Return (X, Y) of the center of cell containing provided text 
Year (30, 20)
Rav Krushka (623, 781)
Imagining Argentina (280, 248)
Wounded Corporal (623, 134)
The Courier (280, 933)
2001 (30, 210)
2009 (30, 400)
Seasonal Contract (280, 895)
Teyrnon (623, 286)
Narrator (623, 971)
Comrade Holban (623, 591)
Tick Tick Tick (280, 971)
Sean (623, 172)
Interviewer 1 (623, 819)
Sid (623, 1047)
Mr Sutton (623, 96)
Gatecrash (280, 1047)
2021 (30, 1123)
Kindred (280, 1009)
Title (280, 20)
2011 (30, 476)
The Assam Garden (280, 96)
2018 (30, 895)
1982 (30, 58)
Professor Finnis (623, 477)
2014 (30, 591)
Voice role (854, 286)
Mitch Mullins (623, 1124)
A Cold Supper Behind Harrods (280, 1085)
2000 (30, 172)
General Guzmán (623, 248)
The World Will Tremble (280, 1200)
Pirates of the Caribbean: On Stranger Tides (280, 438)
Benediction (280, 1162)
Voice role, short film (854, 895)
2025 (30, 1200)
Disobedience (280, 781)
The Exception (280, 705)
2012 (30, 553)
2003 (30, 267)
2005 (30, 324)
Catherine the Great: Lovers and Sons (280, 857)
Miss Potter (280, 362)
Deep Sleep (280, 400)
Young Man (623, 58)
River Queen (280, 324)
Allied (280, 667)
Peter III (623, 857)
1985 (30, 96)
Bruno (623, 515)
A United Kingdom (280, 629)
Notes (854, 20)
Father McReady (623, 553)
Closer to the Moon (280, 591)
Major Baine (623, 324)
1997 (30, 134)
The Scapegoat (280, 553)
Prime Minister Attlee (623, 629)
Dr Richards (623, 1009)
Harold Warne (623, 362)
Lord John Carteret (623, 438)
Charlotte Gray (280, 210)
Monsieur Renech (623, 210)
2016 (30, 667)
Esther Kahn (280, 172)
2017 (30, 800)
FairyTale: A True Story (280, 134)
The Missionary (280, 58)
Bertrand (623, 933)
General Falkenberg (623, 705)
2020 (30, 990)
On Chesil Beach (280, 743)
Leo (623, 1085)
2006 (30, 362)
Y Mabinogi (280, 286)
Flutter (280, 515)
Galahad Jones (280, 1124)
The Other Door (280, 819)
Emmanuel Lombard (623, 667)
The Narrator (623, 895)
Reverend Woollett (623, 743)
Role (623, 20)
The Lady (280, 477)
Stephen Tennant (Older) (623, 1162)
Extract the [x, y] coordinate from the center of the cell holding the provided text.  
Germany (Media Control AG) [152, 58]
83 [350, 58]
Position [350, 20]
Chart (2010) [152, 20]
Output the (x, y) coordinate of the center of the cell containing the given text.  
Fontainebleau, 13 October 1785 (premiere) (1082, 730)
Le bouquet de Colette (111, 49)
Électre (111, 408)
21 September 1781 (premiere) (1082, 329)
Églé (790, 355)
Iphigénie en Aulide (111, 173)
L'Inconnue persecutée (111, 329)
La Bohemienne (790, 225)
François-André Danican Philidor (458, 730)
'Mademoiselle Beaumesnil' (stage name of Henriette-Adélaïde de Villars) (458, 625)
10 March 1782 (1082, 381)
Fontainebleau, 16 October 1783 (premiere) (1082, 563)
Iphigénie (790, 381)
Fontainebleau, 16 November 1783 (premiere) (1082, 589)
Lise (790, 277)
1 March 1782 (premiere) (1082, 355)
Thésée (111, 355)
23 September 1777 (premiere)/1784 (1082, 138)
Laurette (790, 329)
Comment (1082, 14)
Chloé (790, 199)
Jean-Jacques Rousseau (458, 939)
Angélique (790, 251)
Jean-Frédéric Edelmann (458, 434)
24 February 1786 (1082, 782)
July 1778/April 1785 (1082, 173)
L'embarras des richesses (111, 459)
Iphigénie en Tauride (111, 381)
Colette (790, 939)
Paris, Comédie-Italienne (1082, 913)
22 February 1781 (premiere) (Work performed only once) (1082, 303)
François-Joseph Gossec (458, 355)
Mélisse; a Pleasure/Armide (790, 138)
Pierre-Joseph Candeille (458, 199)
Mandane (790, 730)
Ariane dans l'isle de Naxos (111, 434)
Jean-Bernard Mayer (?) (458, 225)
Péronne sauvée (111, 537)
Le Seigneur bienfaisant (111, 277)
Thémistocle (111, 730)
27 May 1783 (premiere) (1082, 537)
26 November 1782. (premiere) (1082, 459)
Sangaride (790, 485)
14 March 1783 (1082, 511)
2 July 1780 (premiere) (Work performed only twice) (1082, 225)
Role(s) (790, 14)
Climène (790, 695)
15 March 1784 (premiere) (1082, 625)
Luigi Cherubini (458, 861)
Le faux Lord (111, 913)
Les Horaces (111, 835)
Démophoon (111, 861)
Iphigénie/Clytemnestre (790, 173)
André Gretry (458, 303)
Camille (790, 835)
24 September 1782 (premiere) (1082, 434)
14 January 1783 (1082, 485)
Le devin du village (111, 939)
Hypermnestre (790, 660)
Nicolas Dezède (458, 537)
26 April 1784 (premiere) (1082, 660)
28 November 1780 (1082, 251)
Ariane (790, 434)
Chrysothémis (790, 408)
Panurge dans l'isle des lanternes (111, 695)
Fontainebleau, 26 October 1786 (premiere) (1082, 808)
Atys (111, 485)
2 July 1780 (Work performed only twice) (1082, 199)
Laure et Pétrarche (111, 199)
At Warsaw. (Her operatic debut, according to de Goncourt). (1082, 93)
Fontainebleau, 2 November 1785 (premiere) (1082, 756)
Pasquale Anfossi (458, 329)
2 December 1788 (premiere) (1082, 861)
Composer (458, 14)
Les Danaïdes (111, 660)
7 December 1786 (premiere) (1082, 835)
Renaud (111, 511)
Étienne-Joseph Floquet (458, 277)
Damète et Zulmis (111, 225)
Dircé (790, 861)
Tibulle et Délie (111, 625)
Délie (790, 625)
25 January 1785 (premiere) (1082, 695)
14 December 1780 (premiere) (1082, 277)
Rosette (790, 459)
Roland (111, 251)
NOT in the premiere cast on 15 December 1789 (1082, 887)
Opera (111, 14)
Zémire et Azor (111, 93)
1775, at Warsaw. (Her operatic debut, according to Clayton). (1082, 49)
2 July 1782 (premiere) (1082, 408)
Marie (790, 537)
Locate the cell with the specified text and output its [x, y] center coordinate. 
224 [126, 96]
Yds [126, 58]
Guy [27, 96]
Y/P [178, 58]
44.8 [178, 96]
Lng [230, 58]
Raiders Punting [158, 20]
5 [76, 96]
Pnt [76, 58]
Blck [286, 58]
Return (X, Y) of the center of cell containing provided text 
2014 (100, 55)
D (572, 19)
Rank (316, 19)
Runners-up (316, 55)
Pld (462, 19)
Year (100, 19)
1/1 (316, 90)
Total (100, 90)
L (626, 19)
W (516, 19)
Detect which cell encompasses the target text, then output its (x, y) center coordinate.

########################################

## Qué se pide
Reproduce sin ningún cambio todo lo que va desde el comienzo de los registros hasta la línea que contiene "The World Will Tremble (280, 1200)", con ambos extremos incluidos.

## Ejercicio resuelto
Return (X, Y) of the center of cell containing provided text 
Year (30, 20)
Rav Krushka (623, 781)
Imagining Argentina (280, 248)
Wounded Corporal (623, 134)
The Courier (280, 933)
2001 (30, 210)
2009 (30, 400)
Seasonal Contract (280, 895)
Teyrnon (623, 286)
Narrator (623, 971)
Comrade Holban (623, 591)
Tick Tick Tick (280, 971)
Sean (623, 172)
Interviewer 1 (623, 819)
Sid (623, 1047)
Mr Sutton (623, 96)
Gatecrash (280, 1047)
2021 (30, 1123)
Kindred (280, 1009)
Title (280, 20)
2011 (30, 476)
The Assam Garden (280, 96)
2018 (30, 895)
1982 (30, 58)
Professor Finnis (623, 477)
2014 (30, 591)
Voice role (854, 286)
Mitch Mullins (623, 1124)
A Cold Supper Behind Harrods (280, 1085)
2000 (30, 172)
General Guzmán (623, 248)
The World Will Tremble (280, 1200)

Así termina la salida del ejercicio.